(Collection entries)
-- Opening Marker --
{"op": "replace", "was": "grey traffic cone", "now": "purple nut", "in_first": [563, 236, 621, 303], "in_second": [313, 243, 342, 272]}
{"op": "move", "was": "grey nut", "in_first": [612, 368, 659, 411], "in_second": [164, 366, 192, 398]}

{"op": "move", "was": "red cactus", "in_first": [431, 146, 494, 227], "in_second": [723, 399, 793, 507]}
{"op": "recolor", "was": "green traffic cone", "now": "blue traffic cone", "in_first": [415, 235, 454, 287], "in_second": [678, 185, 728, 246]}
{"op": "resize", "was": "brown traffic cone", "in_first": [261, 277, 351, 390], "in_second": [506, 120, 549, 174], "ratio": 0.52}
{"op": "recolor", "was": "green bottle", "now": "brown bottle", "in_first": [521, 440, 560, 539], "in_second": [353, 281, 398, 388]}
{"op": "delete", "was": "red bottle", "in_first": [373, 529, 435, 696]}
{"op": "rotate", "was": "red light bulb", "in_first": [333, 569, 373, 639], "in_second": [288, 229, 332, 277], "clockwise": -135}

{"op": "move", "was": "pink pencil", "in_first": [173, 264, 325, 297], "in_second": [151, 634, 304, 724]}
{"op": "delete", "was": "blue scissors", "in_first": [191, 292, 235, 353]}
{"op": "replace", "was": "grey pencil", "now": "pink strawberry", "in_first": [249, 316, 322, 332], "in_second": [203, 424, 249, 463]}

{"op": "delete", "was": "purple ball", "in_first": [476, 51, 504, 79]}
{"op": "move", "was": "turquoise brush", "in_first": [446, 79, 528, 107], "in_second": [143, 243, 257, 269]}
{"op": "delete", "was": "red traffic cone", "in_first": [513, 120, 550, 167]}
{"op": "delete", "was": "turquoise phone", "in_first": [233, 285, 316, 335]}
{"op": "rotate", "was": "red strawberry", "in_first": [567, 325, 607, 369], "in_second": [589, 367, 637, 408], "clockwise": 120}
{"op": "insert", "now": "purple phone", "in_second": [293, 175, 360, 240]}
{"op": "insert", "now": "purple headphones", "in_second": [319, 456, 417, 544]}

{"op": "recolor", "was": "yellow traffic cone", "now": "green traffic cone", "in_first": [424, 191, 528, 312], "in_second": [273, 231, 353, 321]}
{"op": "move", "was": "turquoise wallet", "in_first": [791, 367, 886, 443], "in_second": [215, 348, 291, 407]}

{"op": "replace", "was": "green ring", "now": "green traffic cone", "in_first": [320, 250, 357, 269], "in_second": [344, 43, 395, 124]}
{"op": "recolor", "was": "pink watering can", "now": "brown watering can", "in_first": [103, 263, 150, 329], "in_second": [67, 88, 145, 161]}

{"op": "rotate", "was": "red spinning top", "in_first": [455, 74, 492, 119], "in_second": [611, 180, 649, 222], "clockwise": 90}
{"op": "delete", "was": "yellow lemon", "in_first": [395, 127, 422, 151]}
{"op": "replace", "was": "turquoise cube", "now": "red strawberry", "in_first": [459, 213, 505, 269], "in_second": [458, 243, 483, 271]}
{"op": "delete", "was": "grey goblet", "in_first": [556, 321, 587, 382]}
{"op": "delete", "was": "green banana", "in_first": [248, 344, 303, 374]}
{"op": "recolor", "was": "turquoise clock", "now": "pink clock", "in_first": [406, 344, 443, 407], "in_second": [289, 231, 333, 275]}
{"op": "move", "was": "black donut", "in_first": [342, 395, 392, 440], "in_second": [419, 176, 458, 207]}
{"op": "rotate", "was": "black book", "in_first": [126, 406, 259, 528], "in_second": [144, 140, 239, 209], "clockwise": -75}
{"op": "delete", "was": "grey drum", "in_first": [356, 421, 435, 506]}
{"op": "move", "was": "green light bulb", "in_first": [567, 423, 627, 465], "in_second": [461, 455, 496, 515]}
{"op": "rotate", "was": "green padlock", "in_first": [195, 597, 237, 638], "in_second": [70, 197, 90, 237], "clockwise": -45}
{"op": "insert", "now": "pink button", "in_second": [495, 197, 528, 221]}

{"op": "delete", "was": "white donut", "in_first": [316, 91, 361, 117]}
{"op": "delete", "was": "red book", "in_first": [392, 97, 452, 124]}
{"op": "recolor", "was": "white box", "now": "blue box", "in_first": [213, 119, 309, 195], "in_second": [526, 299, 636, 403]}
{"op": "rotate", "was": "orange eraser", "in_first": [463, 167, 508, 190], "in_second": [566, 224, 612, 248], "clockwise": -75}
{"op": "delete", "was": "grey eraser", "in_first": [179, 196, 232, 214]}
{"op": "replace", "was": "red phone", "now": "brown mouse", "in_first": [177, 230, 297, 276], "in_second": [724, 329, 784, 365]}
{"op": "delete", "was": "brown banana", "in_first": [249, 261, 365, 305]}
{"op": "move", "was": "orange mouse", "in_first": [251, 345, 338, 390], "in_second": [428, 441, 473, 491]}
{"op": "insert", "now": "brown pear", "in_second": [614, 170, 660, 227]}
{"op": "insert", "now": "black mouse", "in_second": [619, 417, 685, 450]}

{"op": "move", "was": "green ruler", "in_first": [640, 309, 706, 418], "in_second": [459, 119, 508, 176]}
-- Closing Marker --
Across the data, find each line that has "bottle" in it and copy that line.

Completed task:
{"op": "recolor", "was": "green bottle", "now": "brown bottle", "in_first": [521, 440, 560, 539], "in_second": [353, 281, 398, 388]}
{"op": "delete", "was": "red bottle", "in_first": [373, 529, 435, 696]}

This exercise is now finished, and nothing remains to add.